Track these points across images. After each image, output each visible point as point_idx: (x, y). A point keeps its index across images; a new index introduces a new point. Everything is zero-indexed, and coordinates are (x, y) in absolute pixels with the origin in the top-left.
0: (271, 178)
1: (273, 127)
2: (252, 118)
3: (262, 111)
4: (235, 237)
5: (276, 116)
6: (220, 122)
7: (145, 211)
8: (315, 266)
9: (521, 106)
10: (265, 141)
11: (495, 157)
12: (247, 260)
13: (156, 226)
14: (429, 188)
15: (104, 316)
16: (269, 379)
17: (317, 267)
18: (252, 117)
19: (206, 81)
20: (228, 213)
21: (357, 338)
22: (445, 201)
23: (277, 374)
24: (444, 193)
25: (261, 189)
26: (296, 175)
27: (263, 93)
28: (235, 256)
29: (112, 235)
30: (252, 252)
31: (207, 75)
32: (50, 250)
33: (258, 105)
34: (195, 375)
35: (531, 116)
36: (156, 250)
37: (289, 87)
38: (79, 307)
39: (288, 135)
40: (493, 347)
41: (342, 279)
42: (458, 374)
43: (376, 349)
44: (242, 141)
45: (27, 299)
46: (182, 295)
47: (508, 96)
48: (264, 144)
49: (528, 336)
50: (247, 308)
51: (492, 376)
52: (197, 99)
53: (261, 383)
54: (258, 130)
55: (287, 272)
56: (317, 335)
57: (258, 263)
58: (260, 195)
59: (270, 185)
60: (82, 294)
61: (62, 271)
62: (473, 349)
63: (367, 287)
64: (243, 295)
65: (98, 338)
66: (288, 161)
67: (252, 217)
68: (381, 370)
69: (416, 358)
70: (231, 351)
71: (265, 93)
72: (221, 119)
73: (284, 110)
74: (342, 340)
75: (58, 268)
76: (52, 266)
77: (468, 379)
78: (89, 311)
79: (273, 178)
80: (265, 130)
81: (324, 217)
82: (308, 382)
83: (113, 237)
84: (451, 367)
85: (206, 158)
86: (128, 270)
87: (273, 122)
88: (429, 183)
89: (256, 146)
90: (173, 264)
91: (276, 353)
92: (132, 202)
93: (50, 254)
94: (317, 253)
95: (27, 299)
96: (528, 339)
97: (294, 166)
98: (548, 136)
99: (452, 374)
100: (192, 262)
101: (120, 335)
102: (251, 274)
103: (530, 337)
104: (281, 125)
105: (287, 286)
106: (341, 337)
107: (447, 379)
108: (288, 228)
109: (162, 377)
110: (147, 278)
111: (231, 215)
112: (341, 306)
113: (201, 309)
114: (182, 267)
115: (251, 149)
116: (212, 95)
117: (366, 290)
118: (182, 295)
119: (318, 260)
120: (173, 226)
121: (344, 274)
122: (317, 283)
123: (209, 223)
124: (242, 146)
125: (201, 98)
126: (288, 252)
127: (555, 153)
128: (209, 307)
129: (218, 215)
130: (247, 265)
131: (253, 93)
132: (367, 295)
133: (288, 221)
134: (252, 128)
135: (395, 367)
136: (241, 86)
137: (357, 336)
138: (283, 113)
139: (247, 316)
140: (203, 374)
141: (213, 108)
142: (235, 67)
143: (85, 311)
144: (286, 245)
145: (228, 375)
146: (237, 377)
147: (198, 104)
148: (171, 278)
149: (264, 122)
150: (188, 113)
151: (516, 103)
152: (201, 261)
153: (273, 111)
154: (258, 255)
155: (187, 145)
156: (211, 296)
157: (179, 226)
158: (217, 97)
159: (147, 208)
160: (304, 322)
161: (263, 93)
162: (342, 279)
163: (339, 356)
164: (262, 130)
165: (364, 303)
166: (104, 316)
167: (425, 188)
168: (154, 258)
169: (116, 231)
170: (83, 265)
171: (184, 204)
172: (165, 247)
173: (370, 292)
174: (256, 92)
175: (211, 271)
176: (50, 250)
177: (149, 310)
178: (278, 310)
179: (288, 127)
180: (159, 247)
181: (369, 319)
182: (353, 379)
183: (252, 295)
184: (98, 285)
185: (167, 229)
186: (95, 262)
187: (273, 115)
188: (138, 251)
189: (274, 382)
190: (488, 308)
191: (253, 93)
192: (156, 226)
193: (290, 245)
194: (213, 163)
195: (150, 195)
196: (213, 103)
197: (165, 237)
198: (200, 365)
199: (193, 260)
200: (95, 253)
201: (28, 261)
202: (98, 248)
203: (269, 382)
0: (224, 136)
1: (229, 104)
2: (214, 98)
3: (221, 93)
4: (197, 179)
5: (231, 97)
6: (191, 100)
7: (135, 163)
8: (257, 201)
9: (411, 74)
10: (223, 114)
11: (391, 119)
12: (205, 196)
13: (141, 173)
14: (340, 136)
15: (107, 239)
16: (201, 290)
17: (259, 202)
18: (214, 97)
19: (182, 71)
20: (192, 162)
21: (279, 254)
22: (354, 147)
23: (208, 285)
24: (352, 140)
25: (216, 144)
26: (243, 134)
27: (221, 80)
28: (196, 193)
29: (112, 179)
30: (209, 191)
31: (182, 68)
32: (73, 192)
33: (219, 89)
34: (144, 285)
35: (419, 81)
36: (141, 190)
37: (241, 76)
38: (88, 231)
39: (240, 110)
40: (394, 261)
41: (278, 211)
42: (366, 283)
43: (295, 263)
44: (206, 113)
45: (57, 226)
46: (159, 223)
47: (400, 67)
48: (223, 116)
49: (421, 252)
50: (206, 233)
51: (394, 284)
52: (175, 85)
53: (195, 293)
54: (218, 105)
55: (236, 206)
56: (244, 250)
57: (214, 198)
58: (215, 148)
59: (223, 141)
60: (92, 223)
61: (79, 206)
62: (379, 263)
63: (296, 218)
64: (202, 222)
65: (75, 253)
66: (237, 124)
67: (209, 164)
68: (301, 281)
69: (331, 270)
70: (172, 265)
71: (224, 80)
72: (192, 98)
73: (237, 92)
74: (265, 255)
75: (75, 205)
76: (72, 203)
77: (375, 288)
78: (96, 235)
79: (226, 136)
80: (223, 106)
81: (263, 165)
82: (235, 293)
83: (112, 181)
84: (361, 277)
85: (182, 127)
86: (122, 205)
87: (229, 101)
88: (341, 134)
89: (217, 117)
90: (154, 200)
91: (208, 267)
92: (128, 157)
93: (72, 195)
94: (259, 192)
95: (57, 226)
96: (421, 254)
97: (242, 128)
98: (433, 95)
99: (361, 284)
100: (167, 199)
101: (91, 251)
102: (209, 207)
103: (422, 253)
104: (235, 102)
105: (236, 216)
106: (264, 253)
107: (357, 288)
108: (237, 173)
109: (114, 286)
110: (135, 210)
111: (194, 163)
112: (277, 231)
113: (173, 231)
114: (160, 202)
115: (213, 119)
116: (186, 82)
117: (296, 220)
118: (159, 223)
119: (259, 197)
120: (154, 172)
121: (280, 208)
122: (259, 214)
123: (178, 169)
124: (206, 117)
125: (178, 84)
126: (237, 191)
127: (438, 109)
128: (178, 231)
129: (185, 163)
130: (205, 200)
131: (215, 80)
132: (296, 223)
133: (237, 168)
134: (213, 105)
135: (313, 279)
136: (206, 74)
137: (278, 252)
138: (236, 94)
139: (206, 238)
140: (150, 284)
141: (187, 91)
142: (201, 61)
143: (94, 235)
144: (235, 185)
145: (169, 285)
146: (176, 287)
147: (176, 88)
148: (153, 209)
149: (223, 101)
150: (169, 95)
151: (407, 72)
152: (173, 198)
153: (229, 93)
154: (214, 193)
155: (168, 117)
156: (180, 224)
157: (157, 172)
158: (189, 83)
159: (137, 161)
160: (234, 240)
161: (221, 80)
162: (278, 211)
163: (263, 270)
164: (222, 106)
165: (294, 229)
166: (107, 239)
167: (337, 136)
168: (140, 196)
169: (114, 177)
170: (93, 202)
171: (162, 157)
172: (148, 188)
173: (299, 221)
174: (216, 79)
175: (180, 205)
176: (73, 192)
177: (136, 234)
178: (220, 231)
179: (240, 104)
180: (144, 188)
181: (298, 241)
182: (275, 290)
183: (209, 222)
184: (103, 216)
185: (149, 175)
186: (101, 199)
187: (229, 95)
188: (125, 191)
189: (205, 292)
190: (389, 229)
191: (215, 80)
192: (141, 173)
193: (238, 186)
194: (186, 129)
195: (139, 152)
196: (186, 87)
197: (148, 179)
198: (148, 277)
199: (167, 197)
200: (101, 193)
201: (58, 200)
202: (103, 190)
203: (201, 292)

▶ [Work required]:
Copy out every line of the records above that contains the string "index", treating uppercase and lowercase as different.

▶ [Answer to this problem]:
Track these points across images. After each image, output each visible point as point_idx: (x, y). A point keeps its index across images; a new index introduces a new point. Everything is zero-indexed, and coordinates are (x, y) in absolute pixels with the origin in the top-left.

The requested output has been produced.